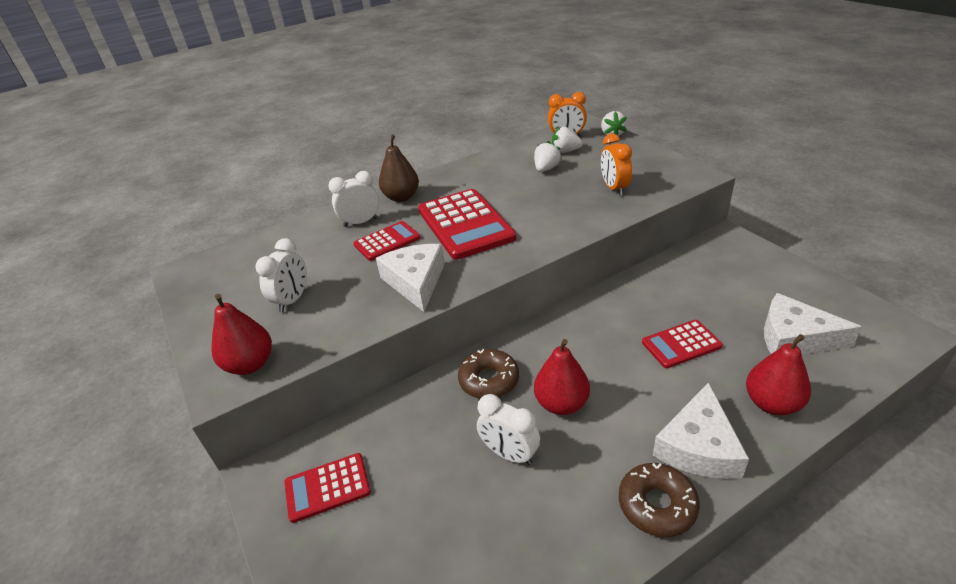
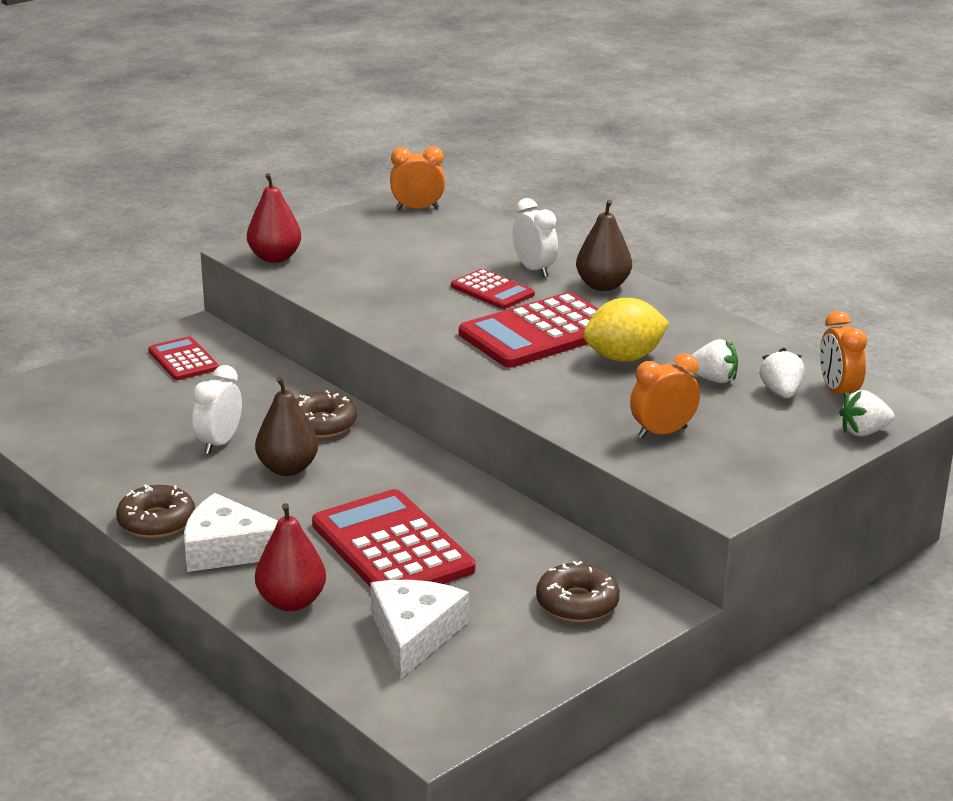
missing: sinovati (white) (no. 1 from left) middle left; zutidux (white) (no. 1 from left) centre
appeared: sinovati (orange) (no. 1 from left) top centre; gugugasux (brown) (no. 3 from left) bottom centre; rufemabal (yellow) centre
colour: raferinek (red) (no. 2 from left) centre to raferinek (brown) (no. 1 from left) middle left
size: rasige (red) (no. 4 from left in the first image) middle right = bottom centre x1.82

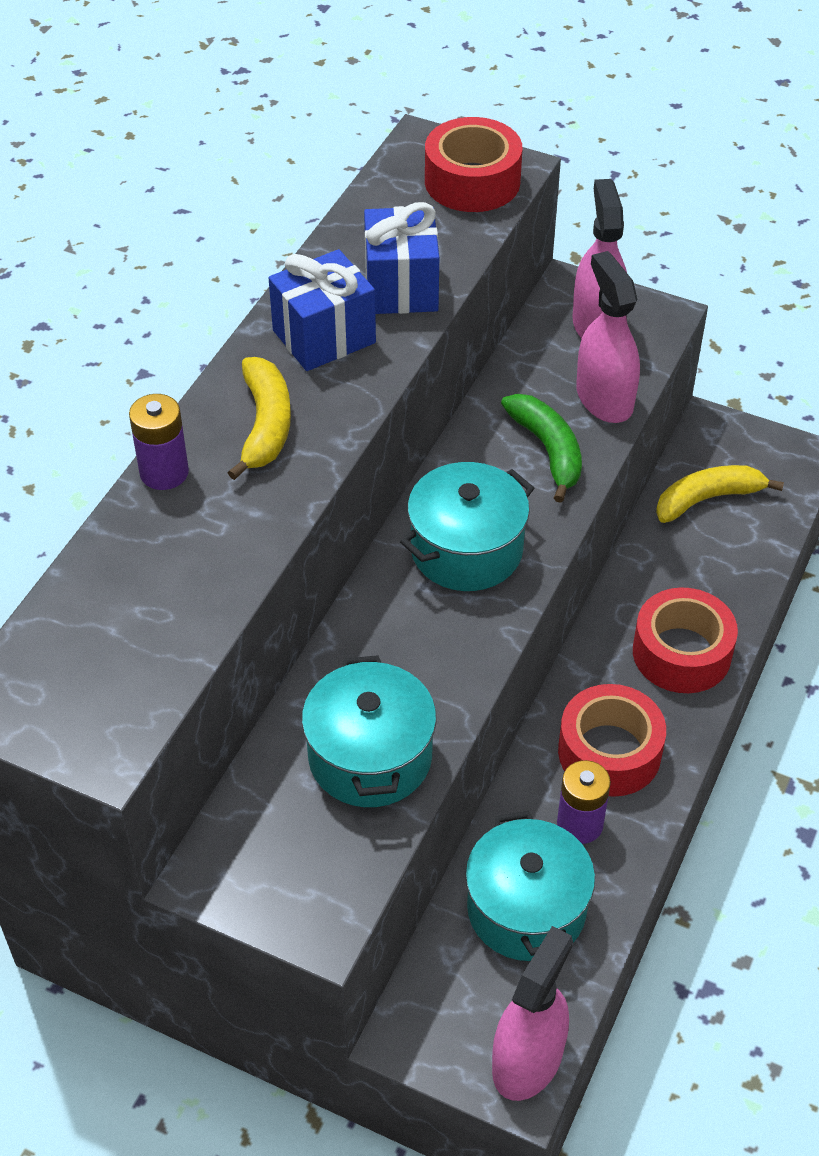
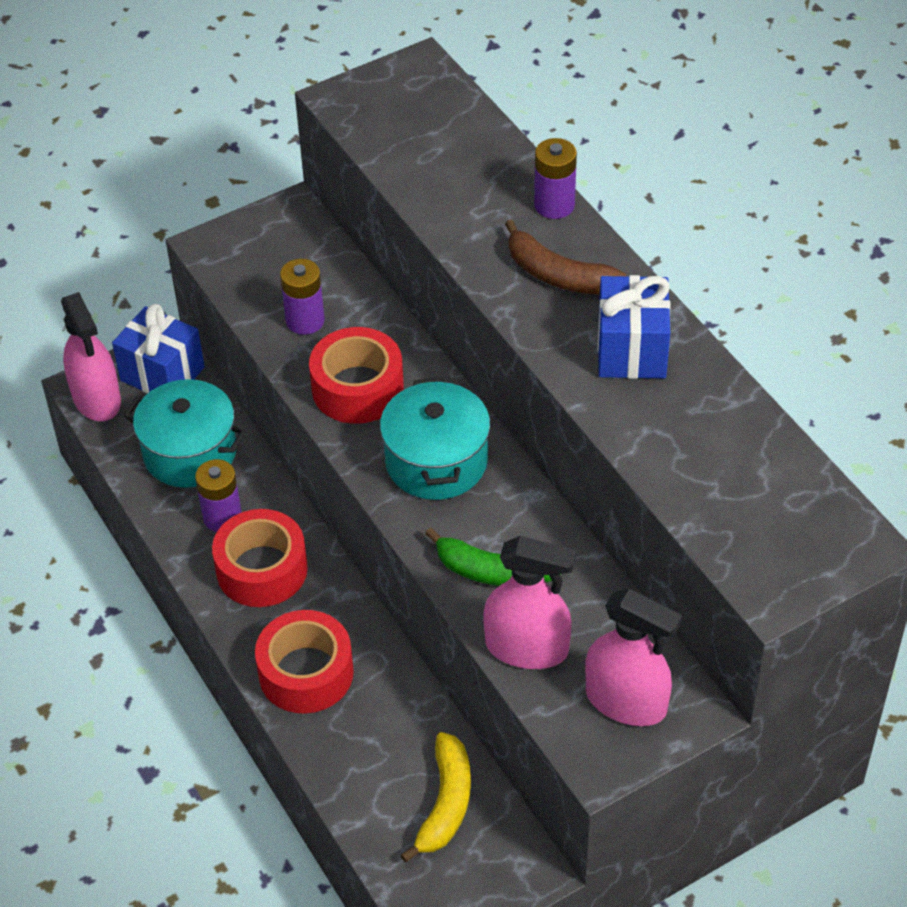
relocated: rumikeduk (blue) (no. 2 from left in the first image) top centre to rumikeduk (blue) (no. 1 from left) middle left; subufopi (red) (no. 1 from left in the first image) top centre to subufopi (red) (no. 3 from left) centre
exchanged: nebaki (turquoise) (no. 1 from left) centre to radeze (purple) (no. 2 from left) top left
colour: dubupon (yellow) (no. 1 from left) middle left to dubupon (brown) top centre

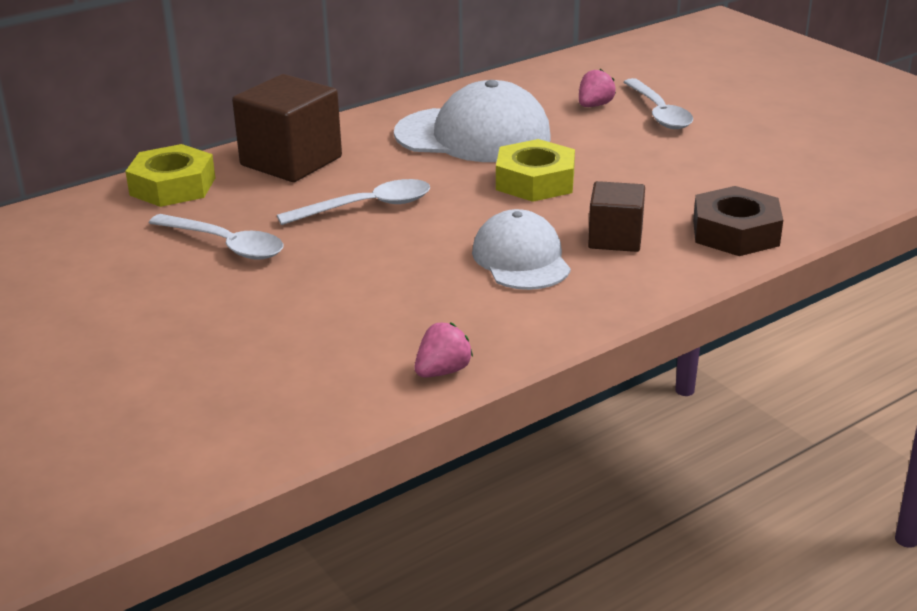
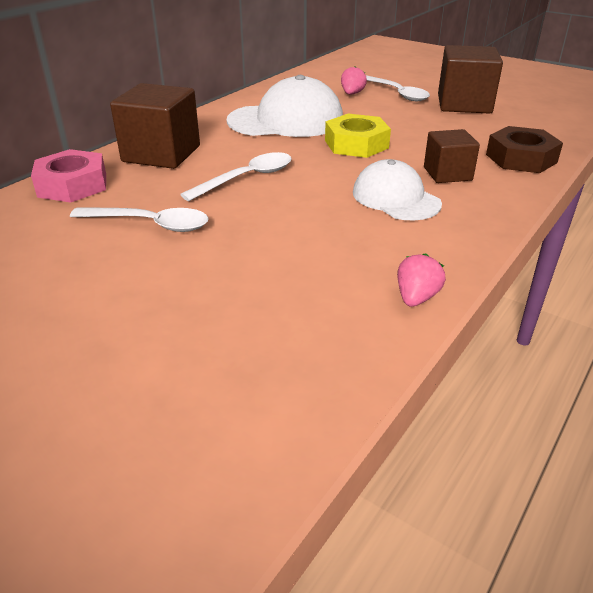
appeared: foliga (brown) (no. 3 from left) top right
colour: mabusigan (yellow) (no. 1 from left) top left to mabusigan (pink) top left

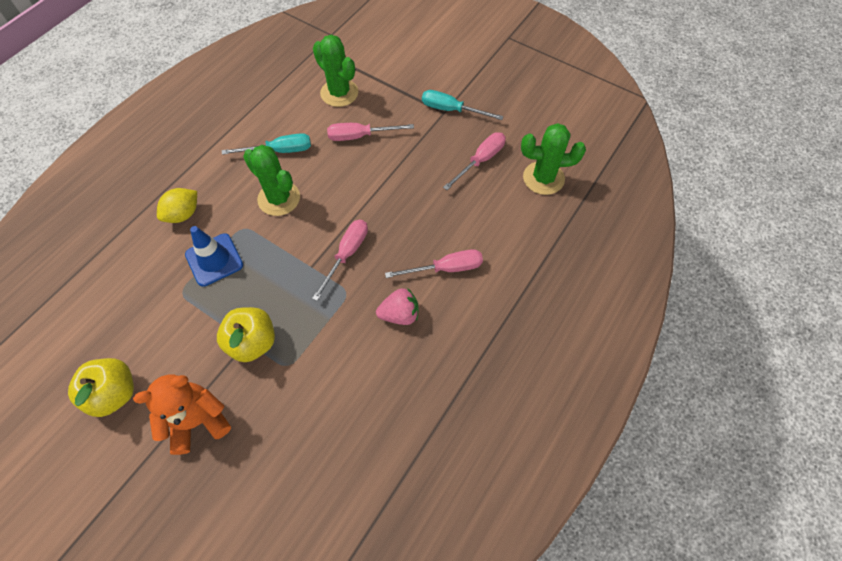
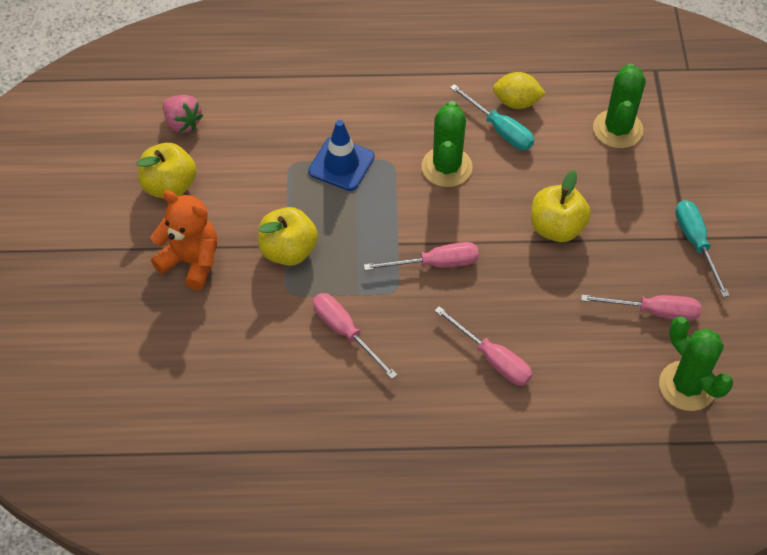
appeared: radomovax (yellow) (no. 3 from left) middle right
relocated: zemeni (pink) centre to top left; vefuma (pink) (no. 2 from left in the first image) top centre to vefuma (pink) (no. 1 from left) centre; rufemabal (yellow) middle left to top right

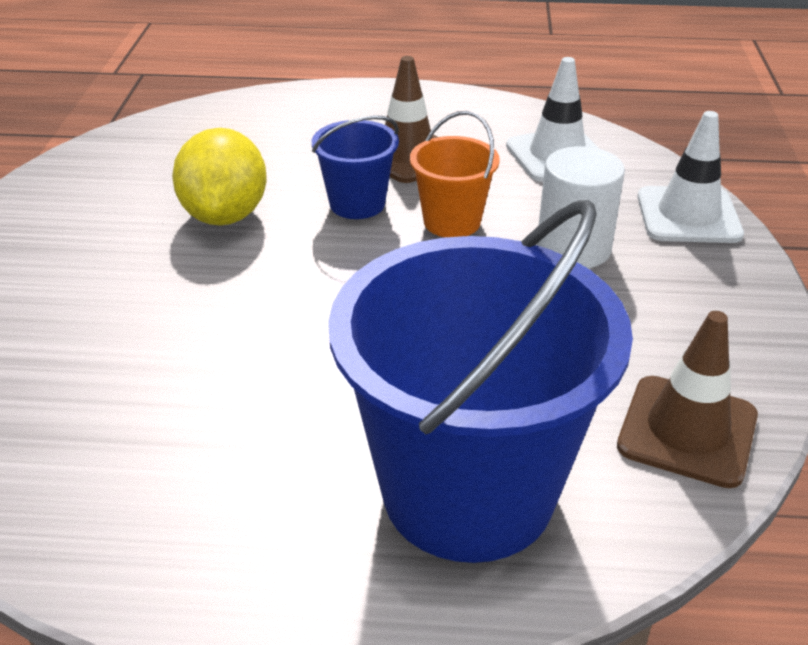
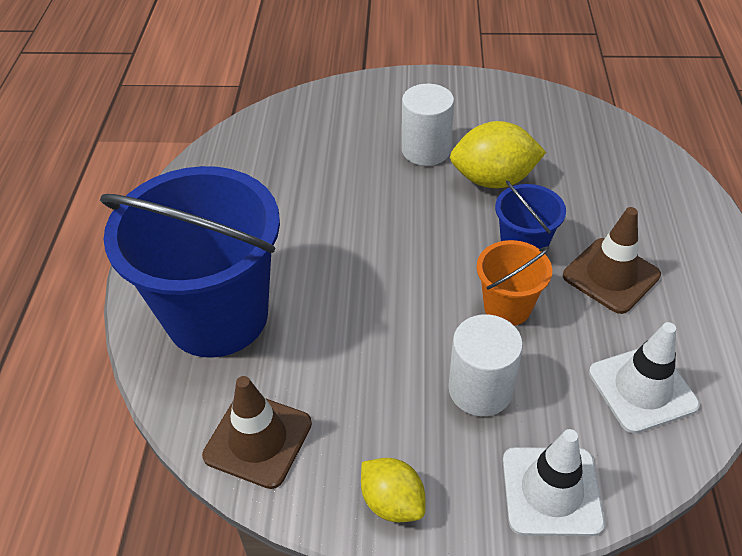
appeared: rufemabal (yellow) (no. 1 from left) bottom centre; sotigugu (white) (no. 1 from left) top centre

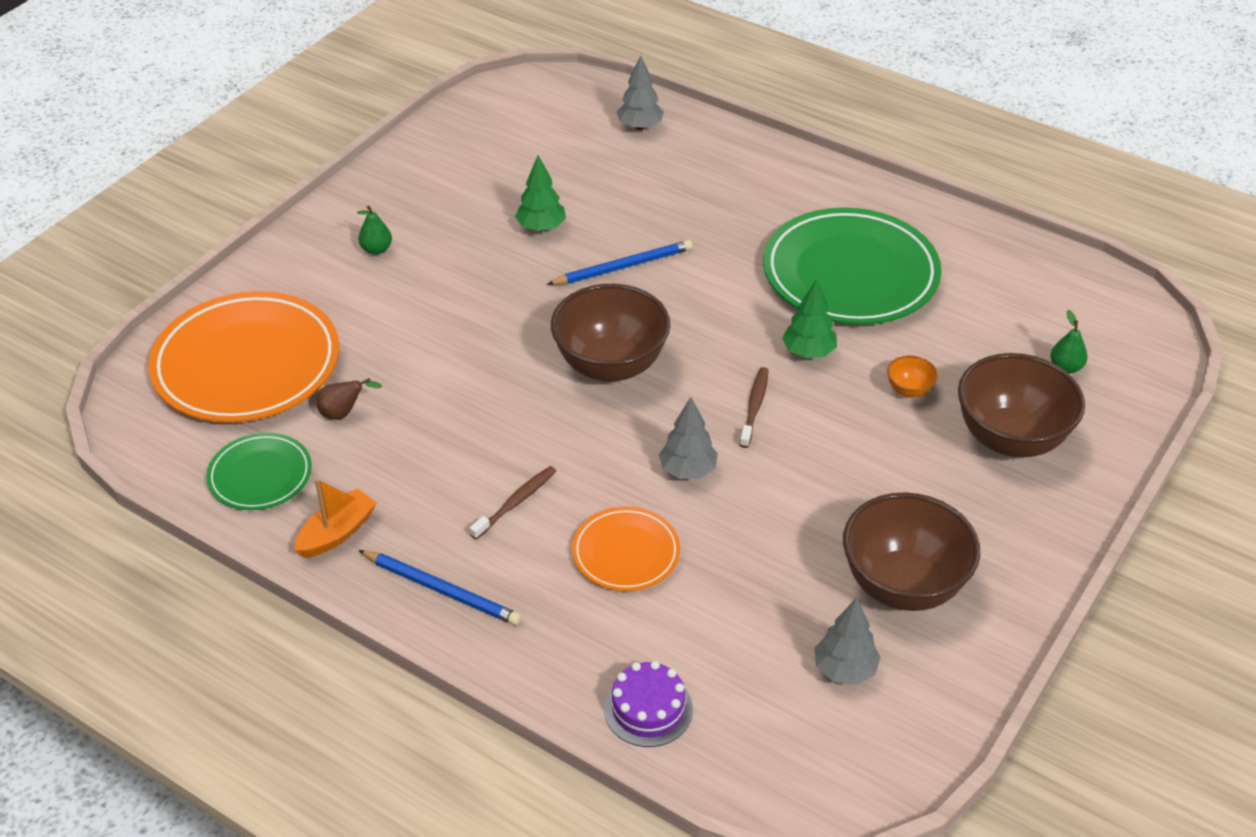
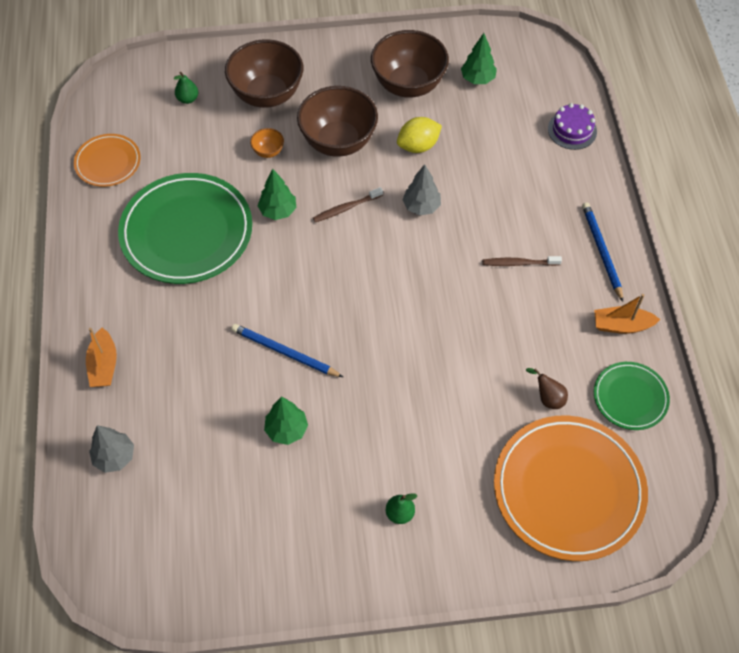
appeared: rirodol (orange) (no. 1 from left) middle left; rufemabal (yellow) top centre
relocated: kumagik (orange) (no. 2 from left in the first image) centre to kumagik (orange) (no. 1 from left) top left; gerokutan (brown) (no. 1 from left in the first image) centre to gerokutan (brown) (no. 2 from left) top centre
colour:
═══
- TASK GOAL -
Could you transcribe exactly the lines from the start of the records through the line containing "appeared: sinovati (orange)", both ends included, leaving the pictures out?

- ANSWER AREA -
missing: sinovati (white) (no. 1 from left) middle left; zutidux (white) (no. 1 from left) centre
appeared: sinovati (orange) (no. 1 from left) top centre; gugugasux (brown) (no. 3 from left) bottom centre; rufemabal (yellow) centre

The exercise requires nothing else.